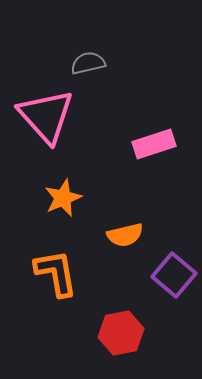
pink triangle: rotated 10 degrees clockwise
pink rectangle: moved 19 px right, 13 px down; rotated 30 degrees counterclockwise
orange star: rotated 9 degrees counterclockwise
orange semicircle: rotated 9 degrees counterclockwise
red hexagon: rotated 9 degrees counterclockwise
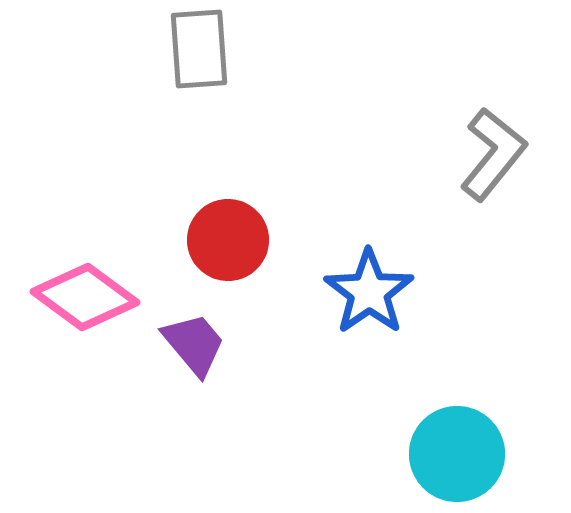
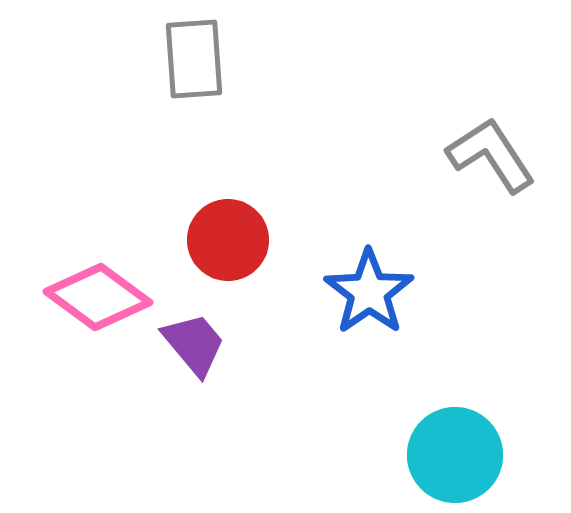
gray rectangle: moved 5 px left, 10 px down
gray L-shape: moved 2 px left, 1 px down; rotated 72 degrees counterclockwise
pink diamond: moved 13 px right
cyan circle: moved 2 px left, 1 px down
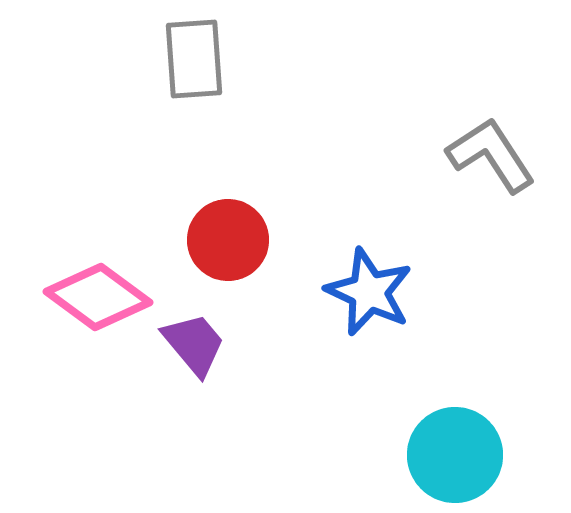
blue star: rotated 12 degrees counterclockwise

The task:
Render every motion line in the items above as a numbered list. Omit the pictures and any blank lines.

Result of this task:
1. pink triangle: rotated 10 degrees clockwise
2. pink rectangle: moved 19 px right, 13 px down; rotated 30 degrees counterclockwise
3. orange star: rotated 9 degrees counterclockwise
4. orange semicircle: rotated 9 degrees counterclockwise
5. red hexagon: rotated 9 degrees counterclockwise
6. gray rectangle: moved 5 px left, 10 px down
7. gray L-shape: moved 2 px left, 1 px down; rotated 72 degrees counterclockwise
8. pink diamond: moved 13 px right
9. cyan circle: moved 2 px left, 1 px down
10. blue star: rotated 12 degrees counterclockwise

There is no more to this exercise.